◆ What this task involves ◆
Write out every line of the material below as a JSON list of strings, one string per line, with blank lines omitted.
[BEGIN Material to process]
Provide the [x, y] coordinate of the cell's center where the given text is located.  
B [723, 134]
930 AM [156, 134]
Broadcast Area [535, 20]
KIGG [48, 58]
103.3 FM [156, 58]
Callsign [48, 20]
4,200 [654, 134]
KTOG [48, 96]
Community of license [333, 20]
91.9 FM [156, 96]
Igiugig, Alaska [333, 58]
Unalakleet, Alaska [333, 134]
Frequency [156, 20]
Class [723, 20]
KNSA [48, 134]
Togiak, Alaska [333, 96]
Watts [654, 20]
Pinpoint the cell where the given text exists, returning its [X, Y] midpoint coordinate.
[END Material to process]
◆ Answer to the task ◆
[
  "Provide the [x, y] coordinate of the cell's center where the given text is located.  ",
  "B [723, 134]",
  "930 AM [156, 134]",
  "Broadcast Area [535, 20]",
  "KIGG [48, 58]",
  "103.3 FM [156, 58]",
  "Callsign [48, 20]",
  "4,200 [654, 134]",
  "KTOG [48, 96]",
  "Community of license [333, 20]",
  "91.9 FM [156, 96]",
  "Igiugig, Alaska [333, 58]",
  "Unalakleet, Alaska [333, 134]",
  "Frequency [156, 20]",
  "Class [723, 20]",
  "KNSA [48, 134]",
  "Togiak, Alaska [333, 96]",
  "Watts [654, 20]",
  "Pinpoint the cell where the given text exists, returning its [X, Y] midpoint coordinate."
]